Your objective
For this exercise, retype each line of the material below verbatim and omit any picture.

Data shown
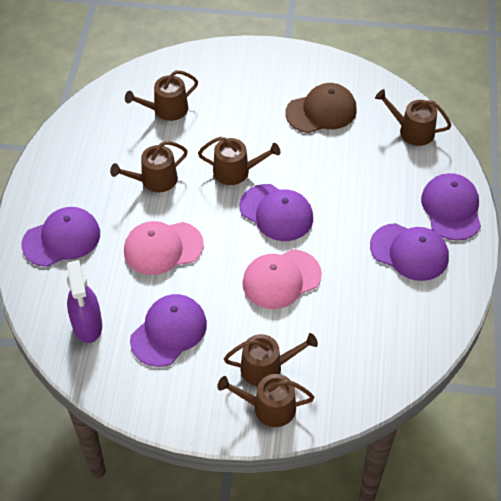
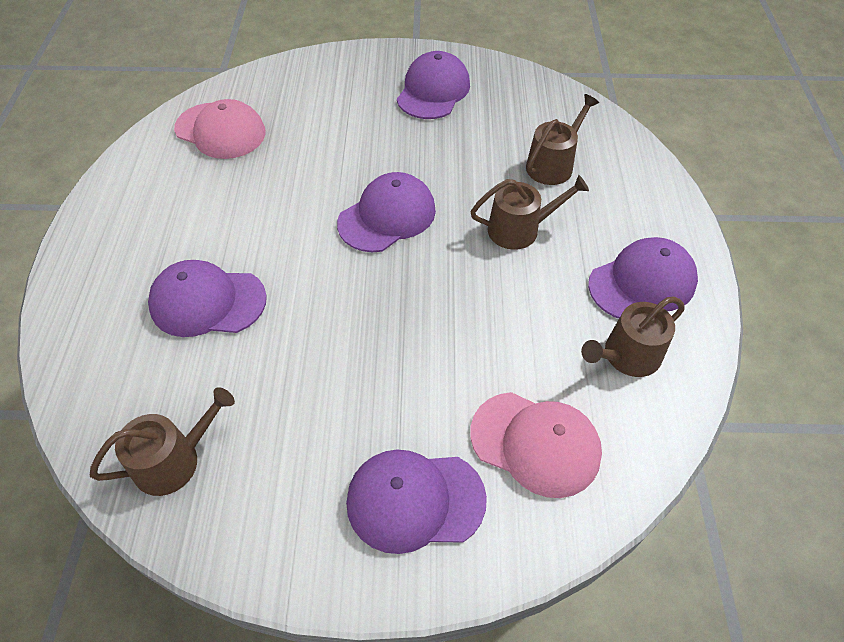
brown cap: 1 -> 0
brown watering can: 6 -> 4
purple spray bottle: 1 -> 0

Result
brown cap: 1 -> 0
brown watering can: 6 -> 4
purple spray bottle: 1 -> 0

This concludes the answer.